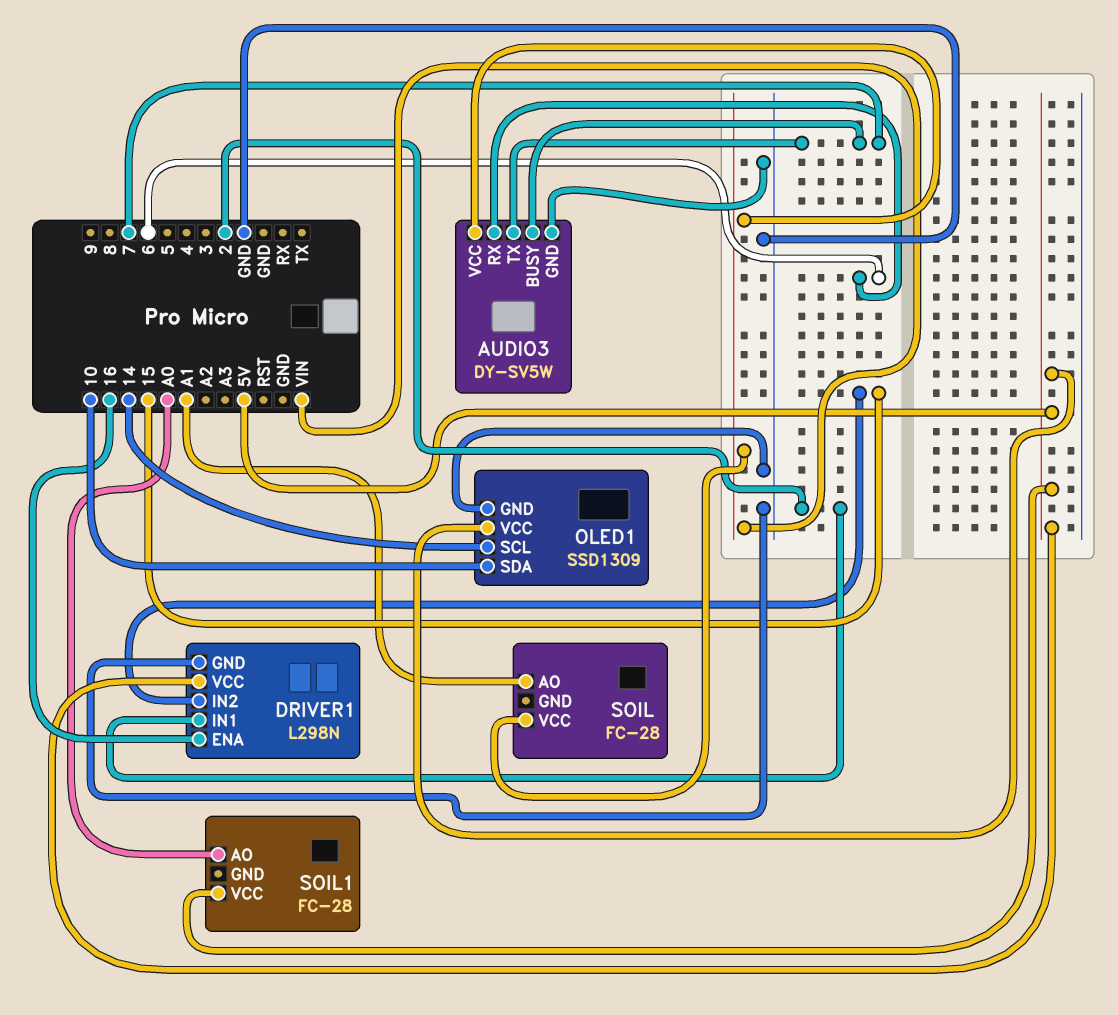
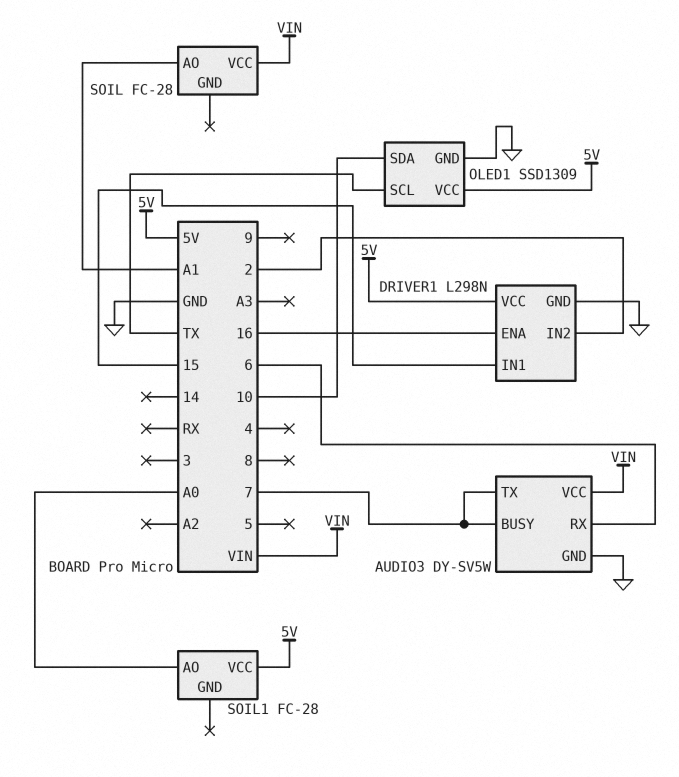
DRIVER1 pin IN1: 2 -> 15
DRIVER1 pin IN2: 15 -> 2
OLED1 pin SCL: 14 -> TX

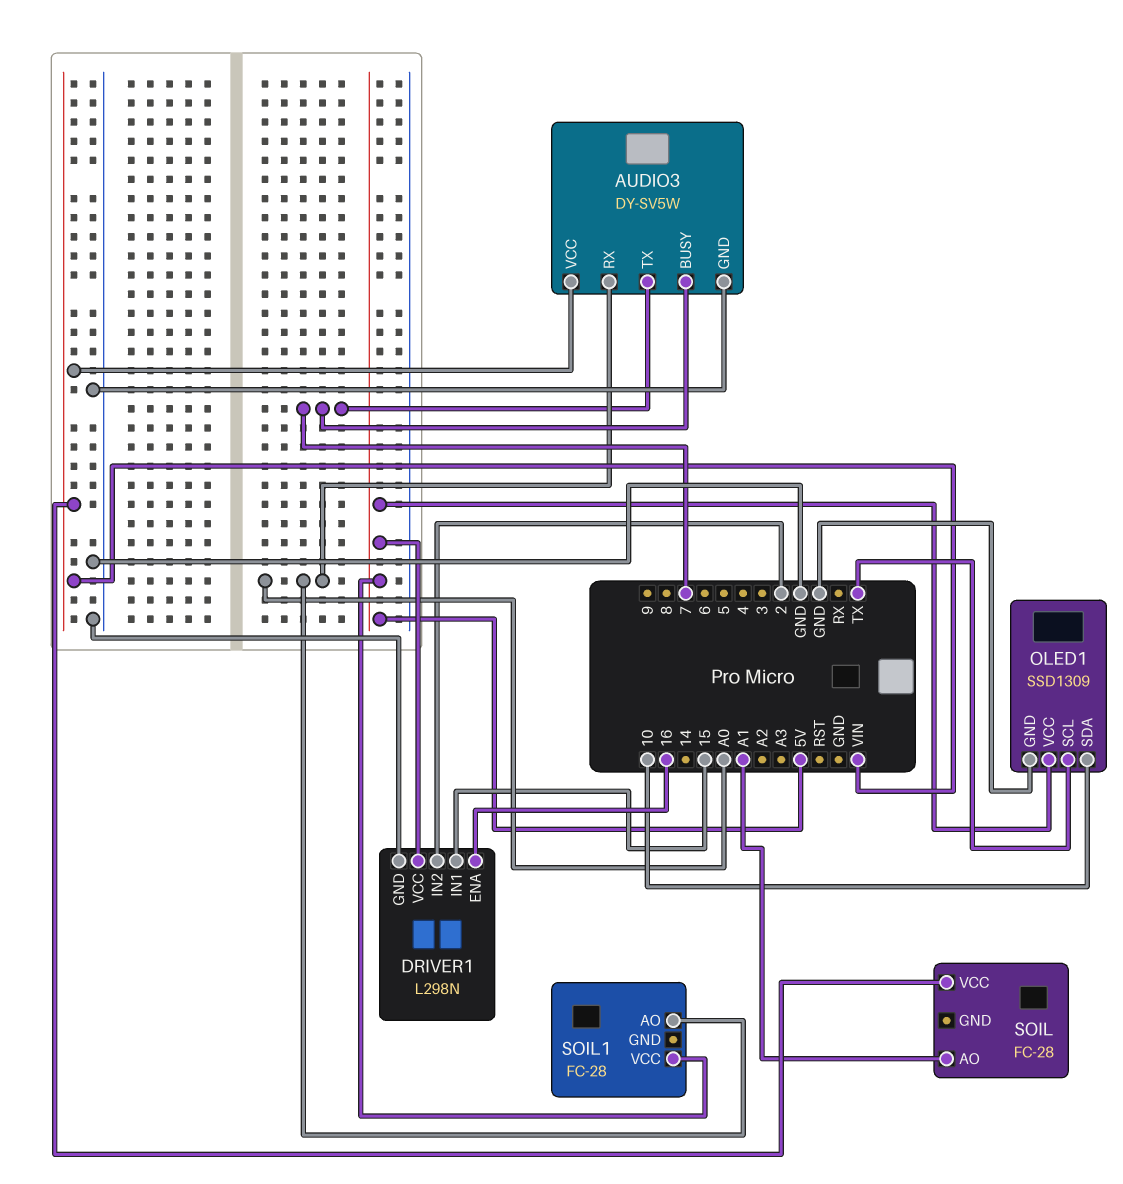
AUDIO3 pin RX: 6 -> A0

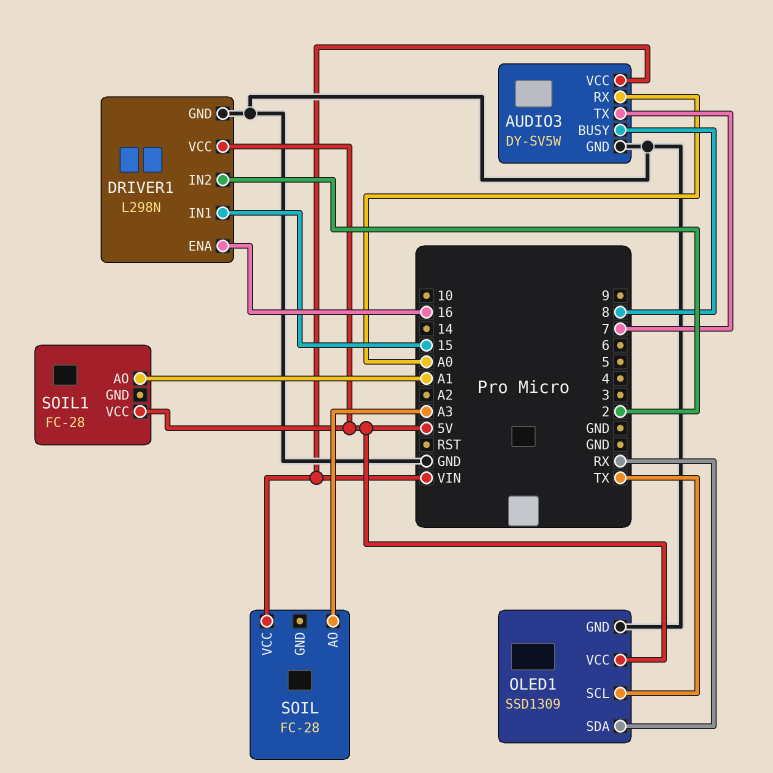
AUDIO3 pin BUSY: 7 -> 8
OLED1 pin SDA: 10 -> RX
SOIL pin AO: A1 -> A3
SOIL1 pin AO: A0 -> A1

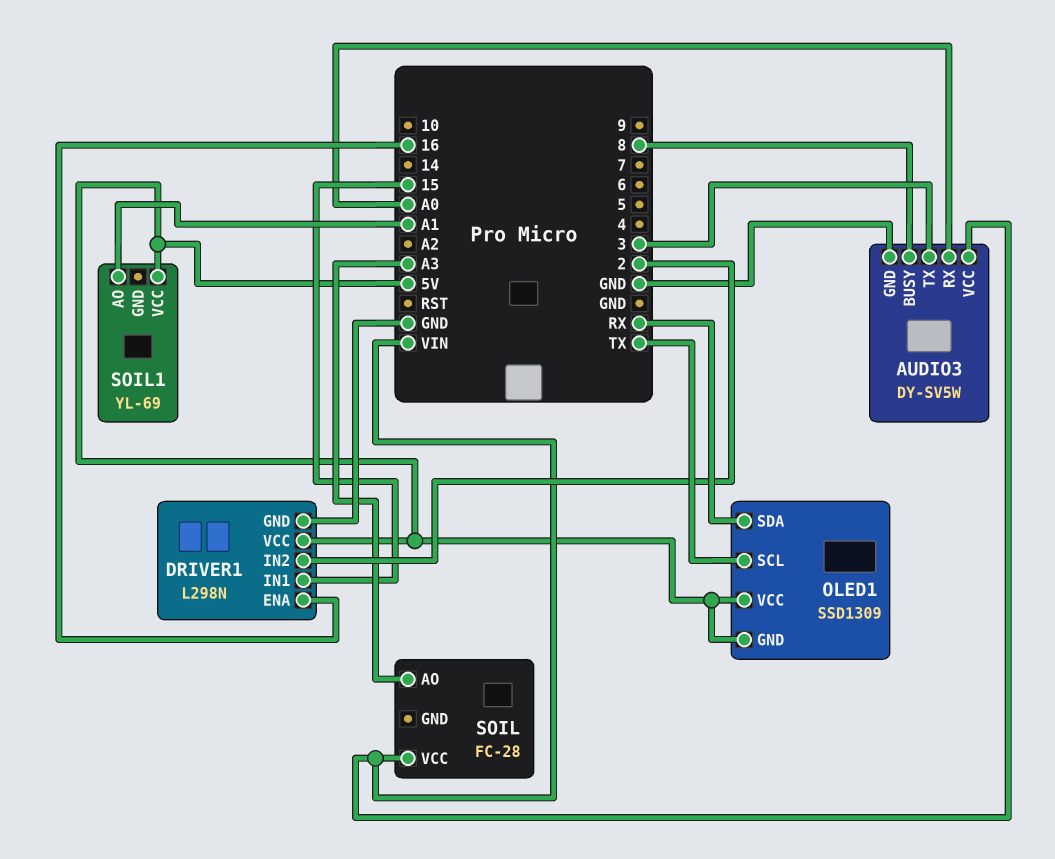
AUDIO3 pin TX: 7 -> 3
OLED1 pin GND: GND -> 5V
SOIL1: FC-28 -> YL-69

+--

▶ _TO DO_:
The response should restate the material above word for word and contain no pictures.

▶ _ANSWER FOR THE TASK_:
DRIVER1 pin IN1: 2 -> 15
DRIVER1 pin IN2: 15 -> 2
OLED1 pin SCL: 14 -> TX

AUDIO3 pin RX: 6 -> A0

AUDIO3 pin BUSY: 7 -> 8
OLED1 pin SDA: 10 -> RX
SOIL pin AO: A1 -> A3
SOIL1 pin AO: A0 -> A1

AUDIO3 pin TX: 7 -> 3
OLED1 pin GND: GND -> 5V
SOIL1: FC-28 -> YL-69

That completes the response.